WHAT YOU ARE ASKED TO DO
Your copy should repeat each record exactly and contain none of the pictures.

(Object tracking records)
++++++++
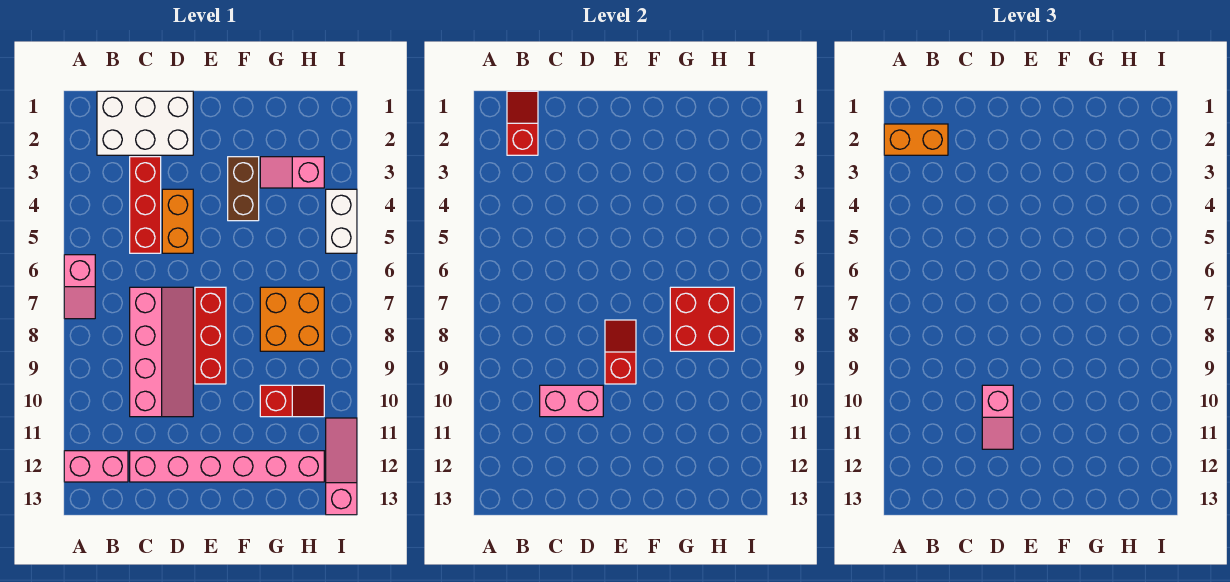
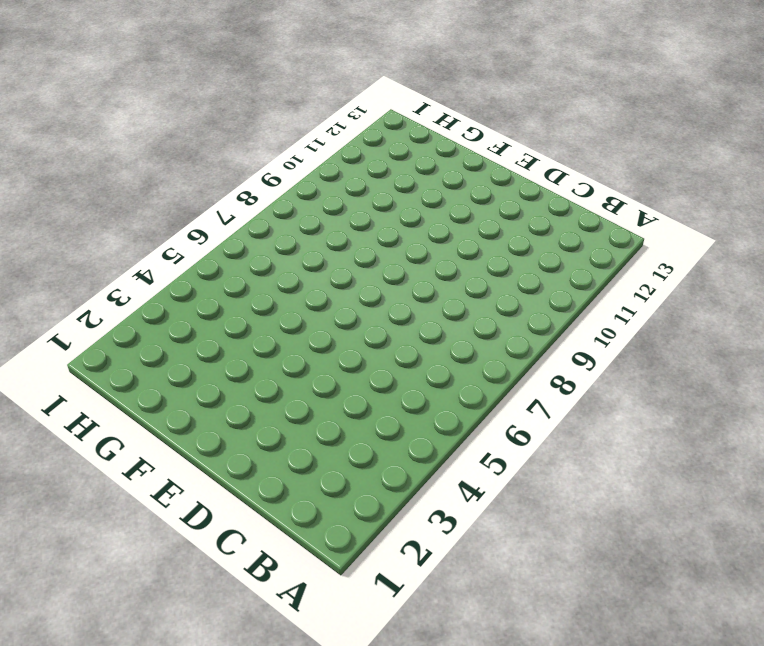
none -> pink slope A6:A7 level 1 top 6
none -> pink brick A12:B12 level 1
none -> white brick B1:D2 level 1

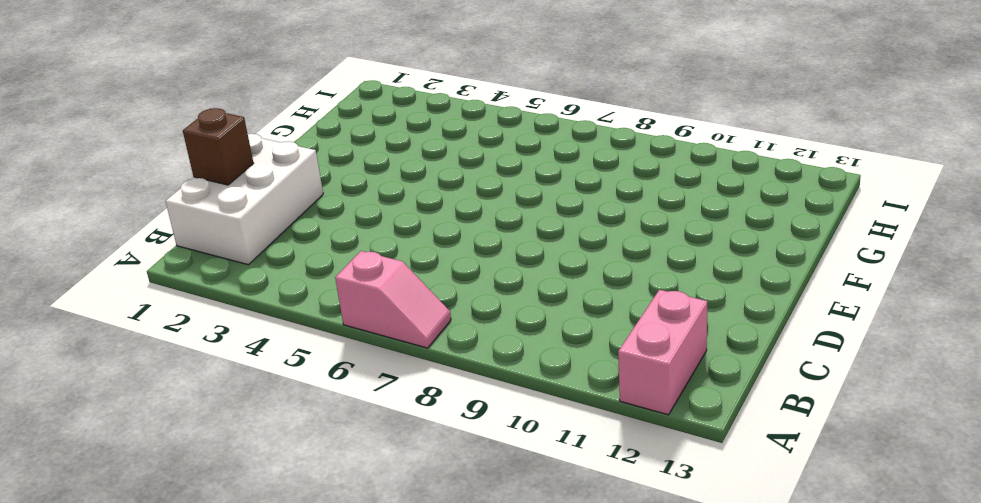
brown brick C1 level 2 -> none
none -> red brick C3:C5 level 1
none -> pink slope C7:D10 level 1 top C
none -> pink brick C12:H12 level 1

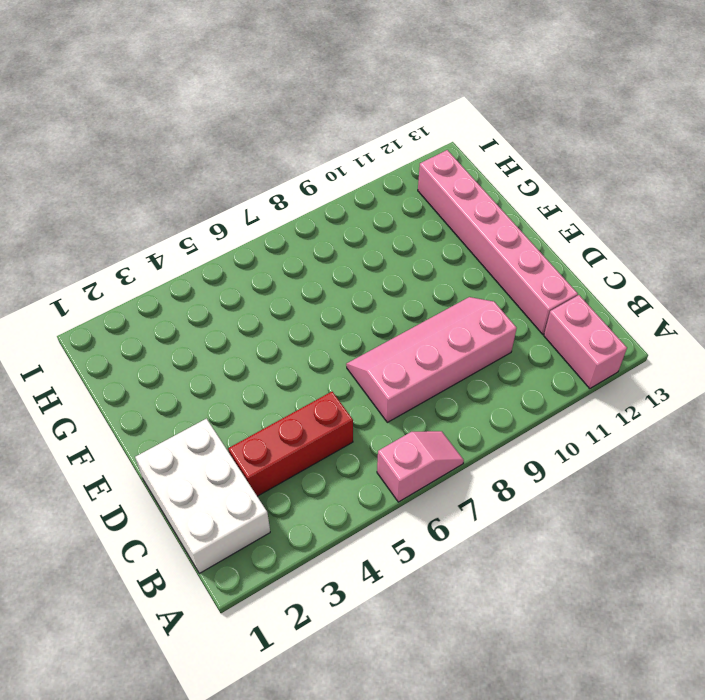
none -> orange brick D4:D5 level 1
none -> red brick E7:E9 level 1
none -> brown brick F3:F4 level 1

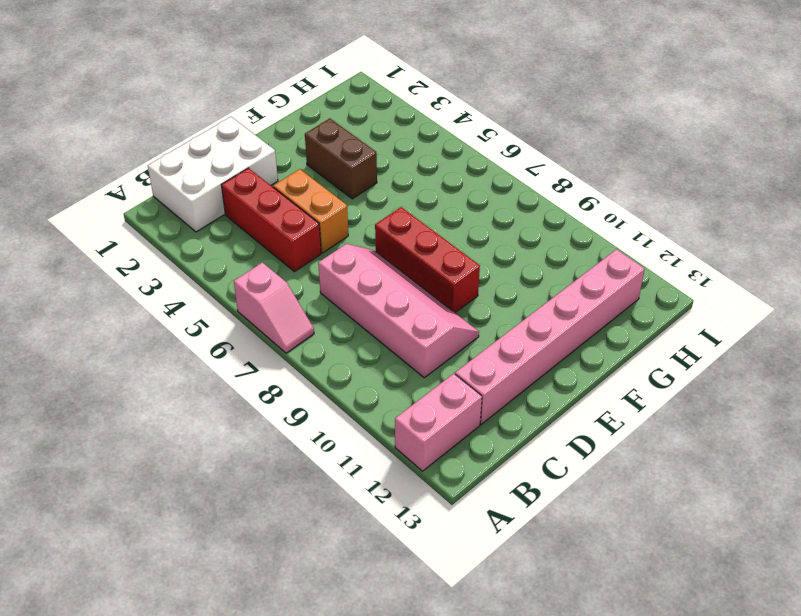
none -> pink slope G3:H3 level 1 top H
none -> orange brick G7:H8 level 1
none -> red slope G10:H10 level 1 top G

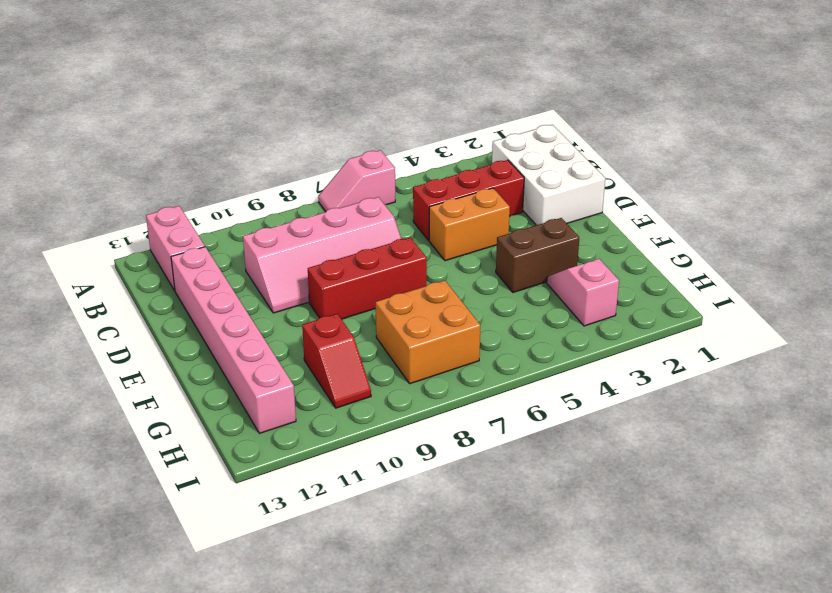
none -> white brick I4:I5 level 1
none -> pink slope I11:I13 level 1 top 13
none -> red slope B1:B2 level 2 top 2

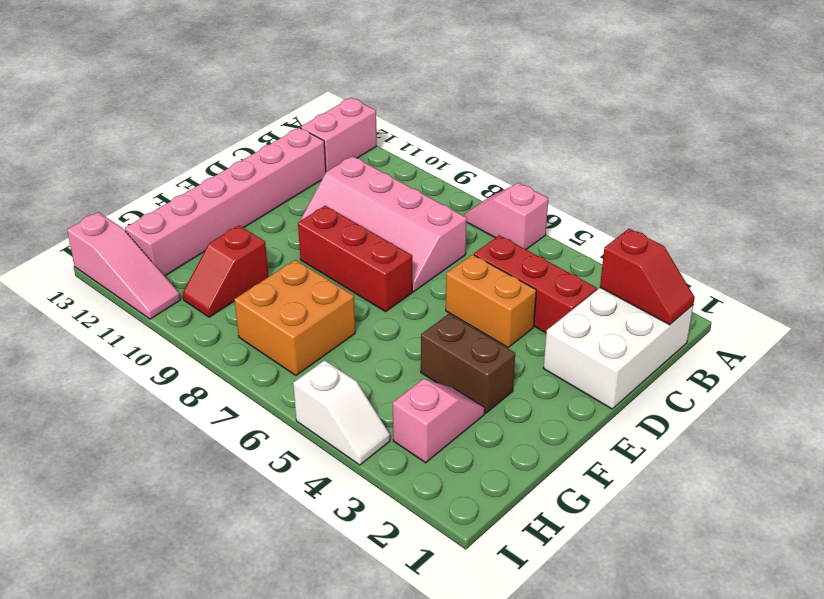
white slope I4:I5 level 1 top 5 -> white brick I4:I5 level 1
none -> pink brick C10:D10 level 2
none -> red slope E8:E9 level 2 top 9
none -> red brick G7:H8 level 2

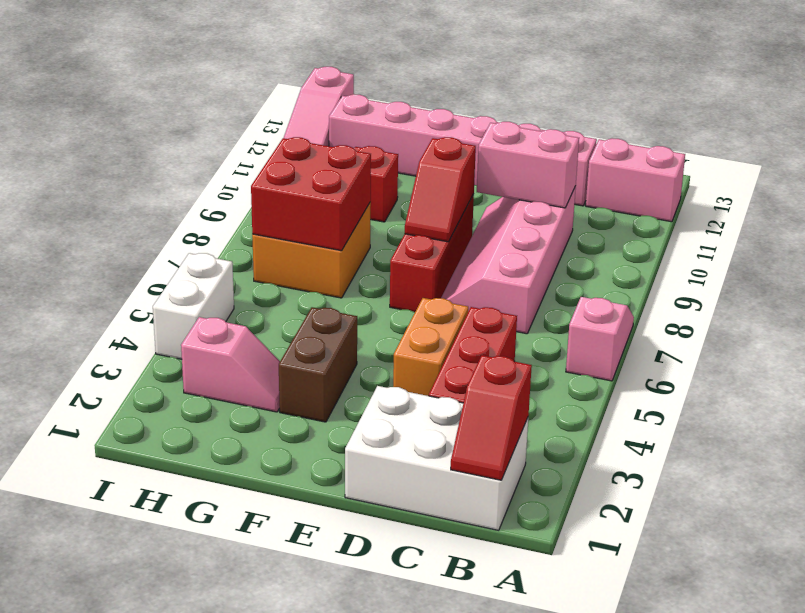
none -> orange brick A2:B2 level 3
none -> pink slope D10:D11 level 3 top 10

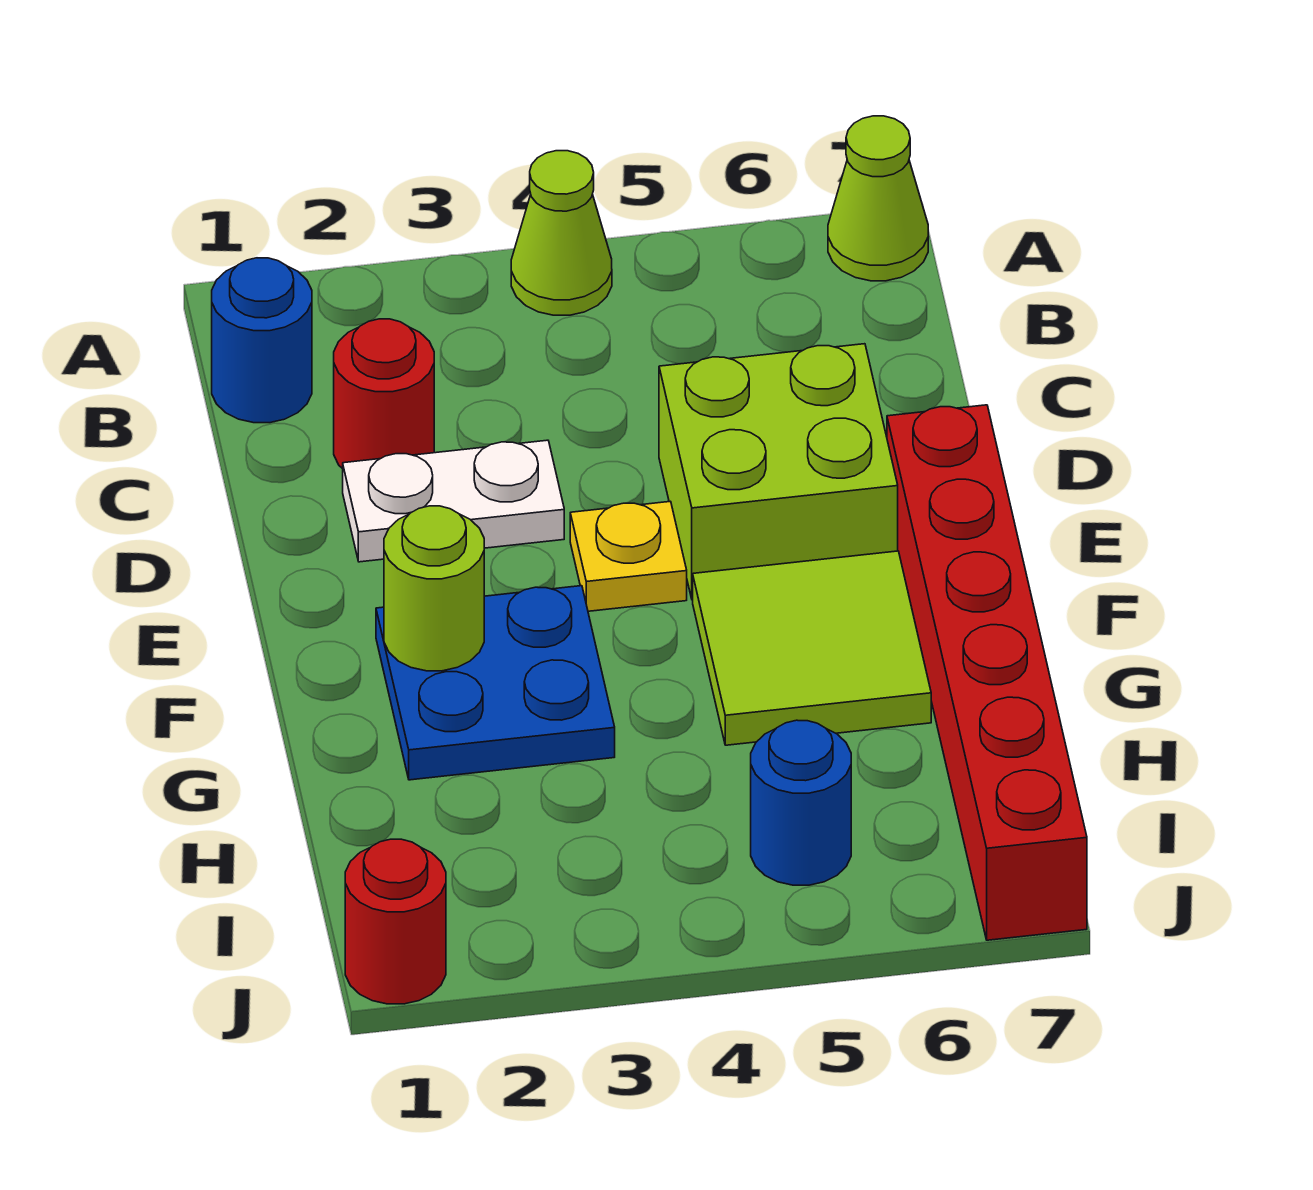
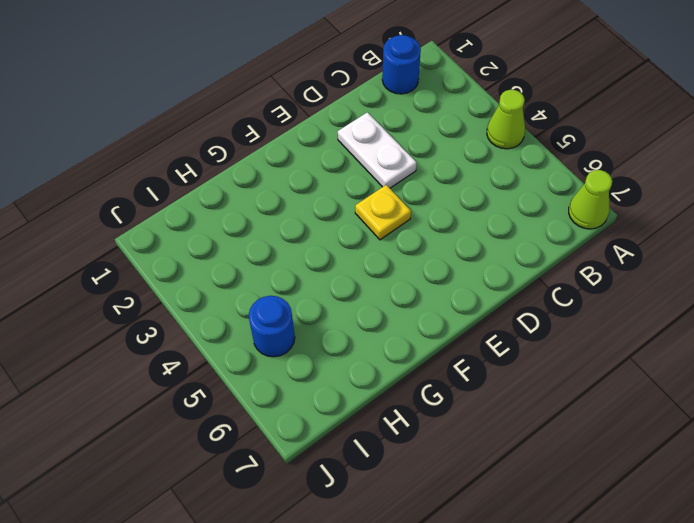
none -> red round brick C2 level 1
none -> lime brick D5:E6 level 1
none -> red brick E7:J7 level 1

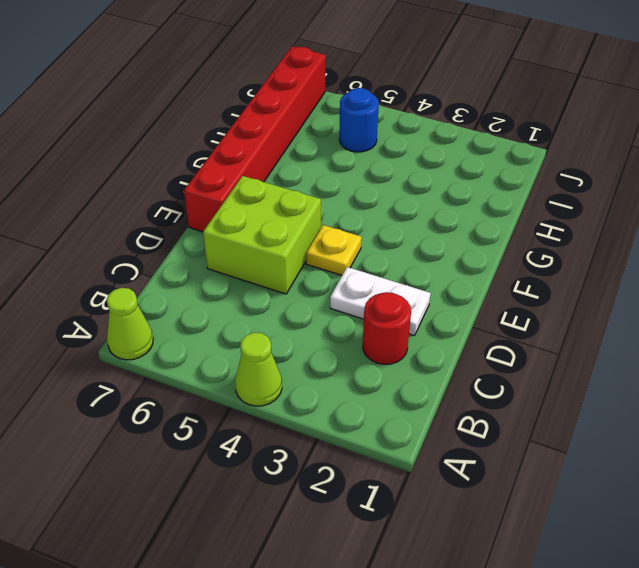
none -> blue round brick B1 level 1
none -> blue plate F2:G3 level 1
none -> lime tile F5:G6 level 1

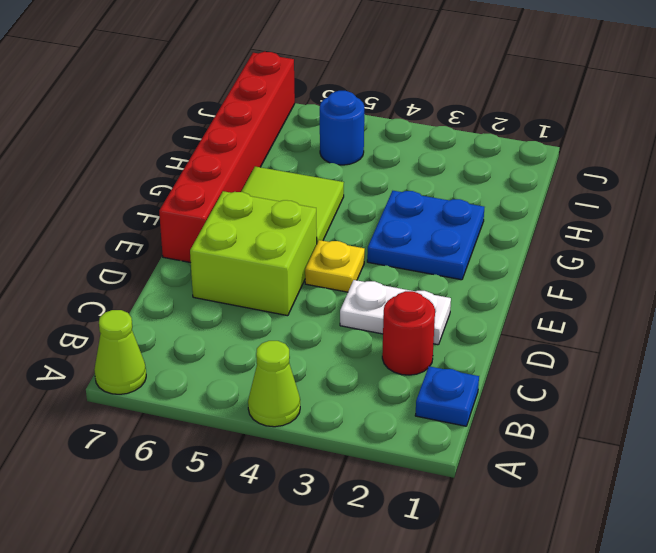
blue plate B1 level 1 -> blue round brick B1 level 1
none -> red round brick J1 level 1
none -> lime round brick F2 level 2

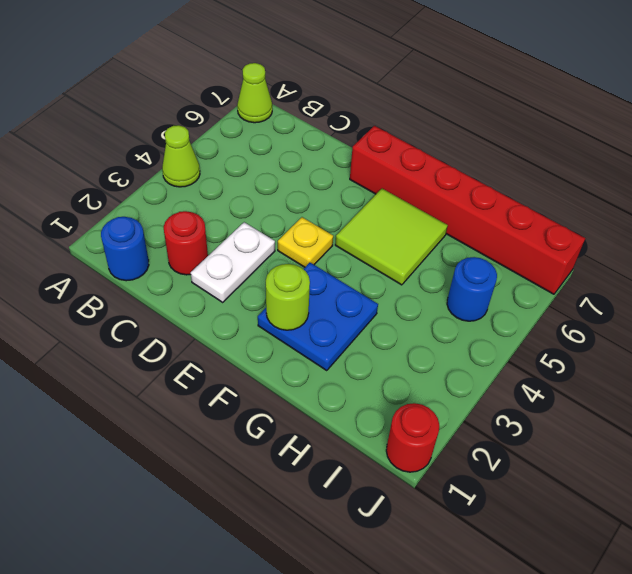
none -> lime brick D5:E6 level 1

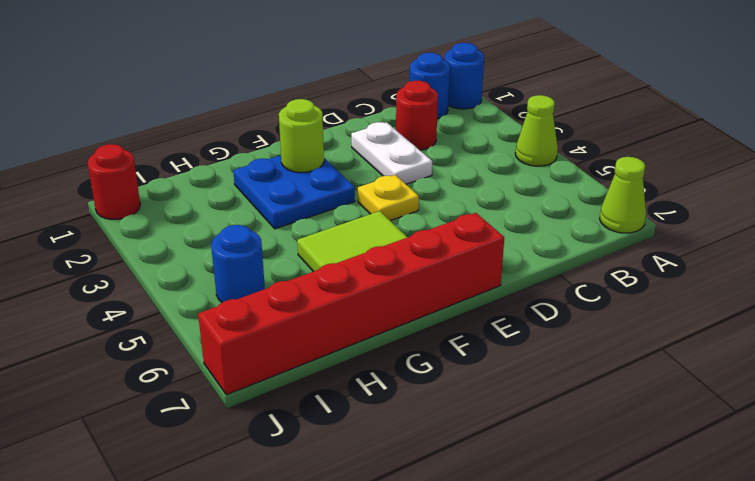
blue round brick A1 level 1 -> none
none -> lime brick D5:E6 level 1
++++++++
WRITTEN RESPONSE
none -> pink slope A6:A7 level 1 top 6
none -> pink brick A12:B12 level 1
none -> white brick B1:D2 level 1

brown brick C1 level 2 -> none
none -> red brick C3:C5 level 1
none -> pink slope C7:D10 level 1 top C
none -> pink brick C12:H12 level 1

none -> orange brick D4:D5 level 1
none -> red brick E7:E9 level 1
none -> brown brick F3:F4 level 1

none -> pink slope G3:H3 level 1 top H
none -> orange brick G7:H8 level 1
none -> red slope G10:H10 level 1 top G

none -> white brick I4:I5 level 1
none -> pink slope I11:I13 level 1 top 13
none -> red slope B1:B2 level 2 top 2

white slope I4:I5 level 1 top 5 -> white brick I4:I5 level 1
none -> pink brick C10:D10 level 2
none -> red slope E8:E9 level 2 top 9
none -> red brick G7:H8 level 2

none -> orange brick A2:B2 level 3
none -> pink slope D10:D11 level 3 top 10

none -> red round brick C2 level 1
none -> lime brick D5:E6 level 1
none -> red brick E7:J7 level 1

none -> blue round brick B1 level 1
none -> blue plate F2:G3 level 1
none -> lime tile F5:G6 level 1

blue plate B1 level 1 -> blue round brick B1 level 1
none -> red round brick J1 level 1
none -> lime round brick F2 level 2

none -> lime brick D5:E6 level 1

blue round brick A1 level 1 -> none
none -> lime brick D5:E6 level 1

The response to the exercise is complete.